Write out again, exactly, the lines below starting at the one with "TEMP1 pin OUT: A0 -> 9" and ending at the one with "TFT3 pin SDI: 5 -> MO".

### Data extracts
....................
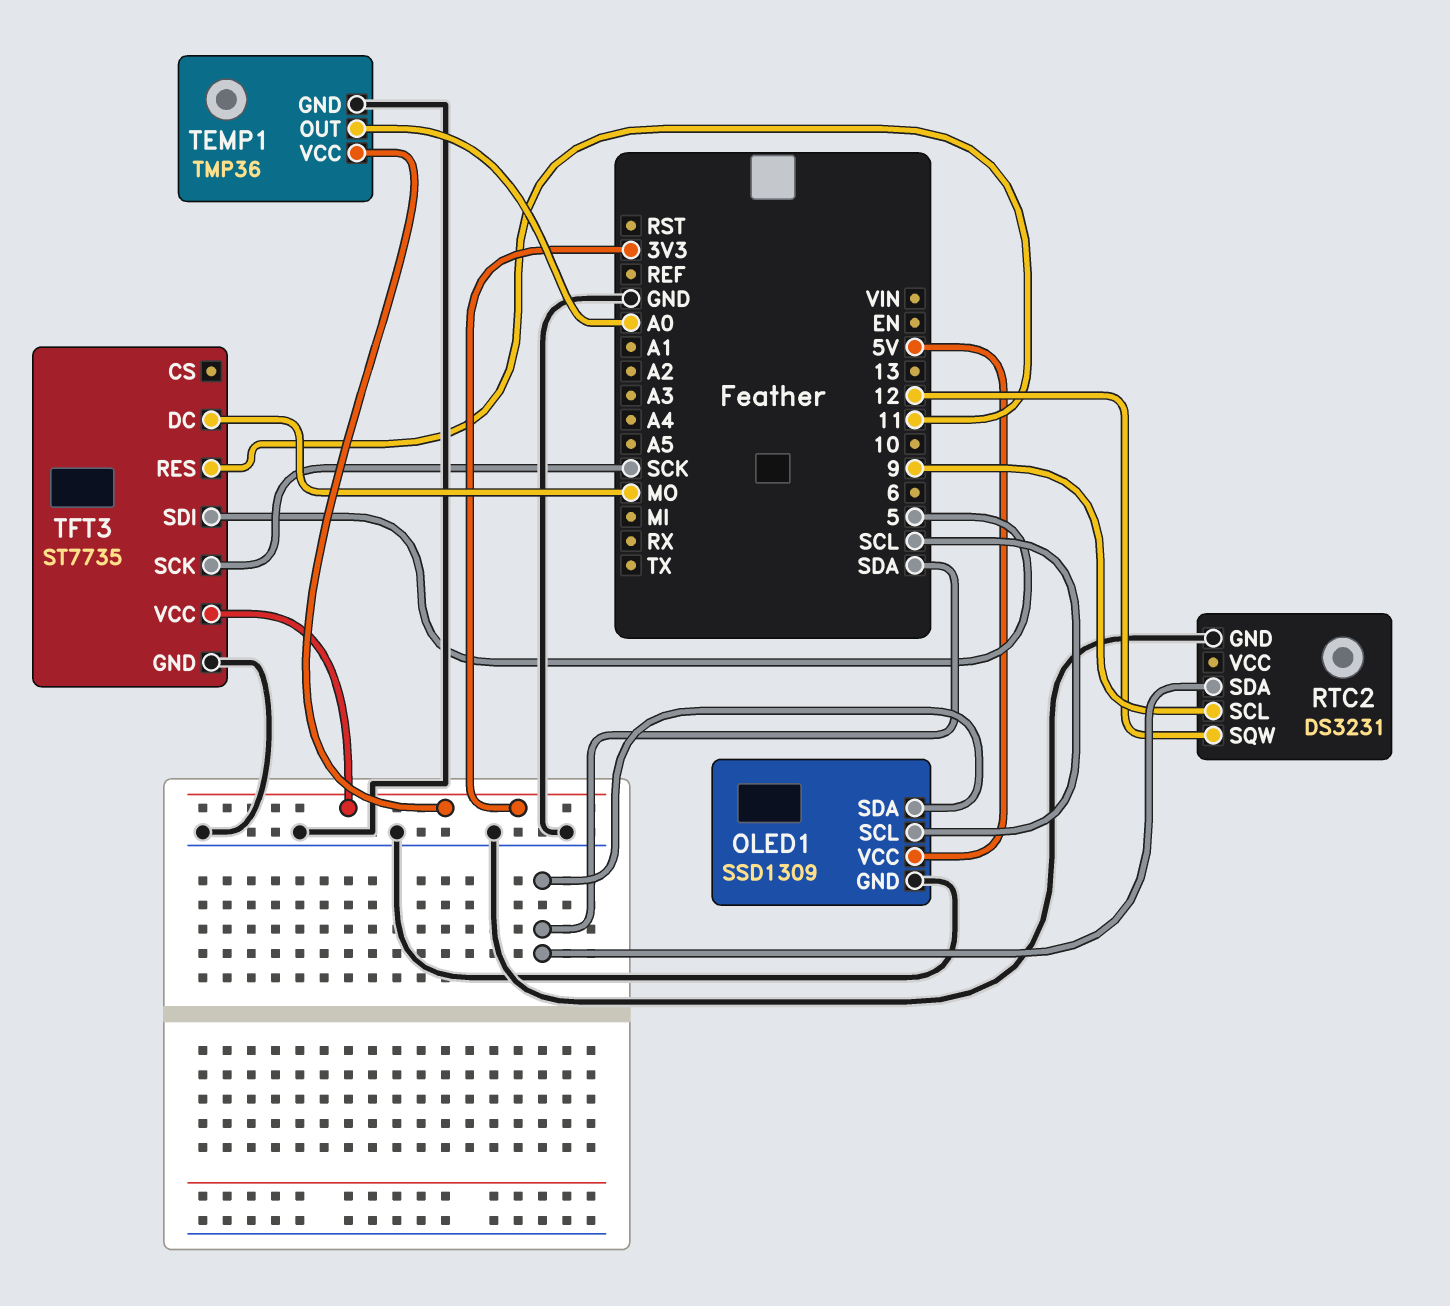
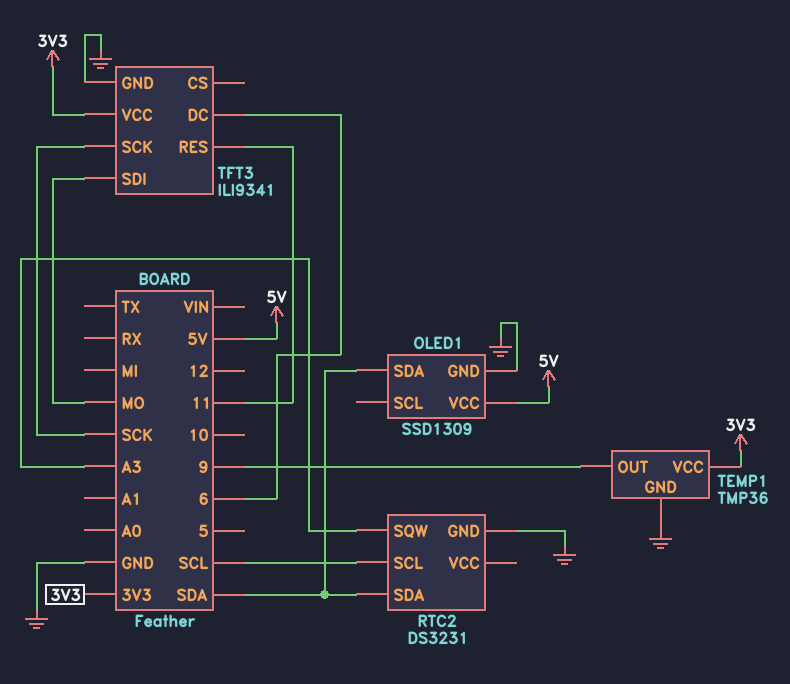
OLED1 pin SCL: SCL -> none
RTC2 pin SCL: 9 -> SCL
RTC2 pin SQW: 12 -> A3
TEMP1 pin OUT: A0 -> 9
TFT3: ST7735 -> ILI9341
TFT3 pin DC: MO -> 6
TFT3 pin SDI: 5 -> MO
....................
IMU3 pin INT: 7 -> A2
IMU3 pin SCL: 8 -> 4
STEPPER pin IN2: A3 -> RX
....................
### Answer
TEMP1 pin OUT: A0 -> 9
TFT3: ST7735 -> ILI9341
TFT3 pin DC: MO -> 6
TFT3 pin SDI: 5 -> MO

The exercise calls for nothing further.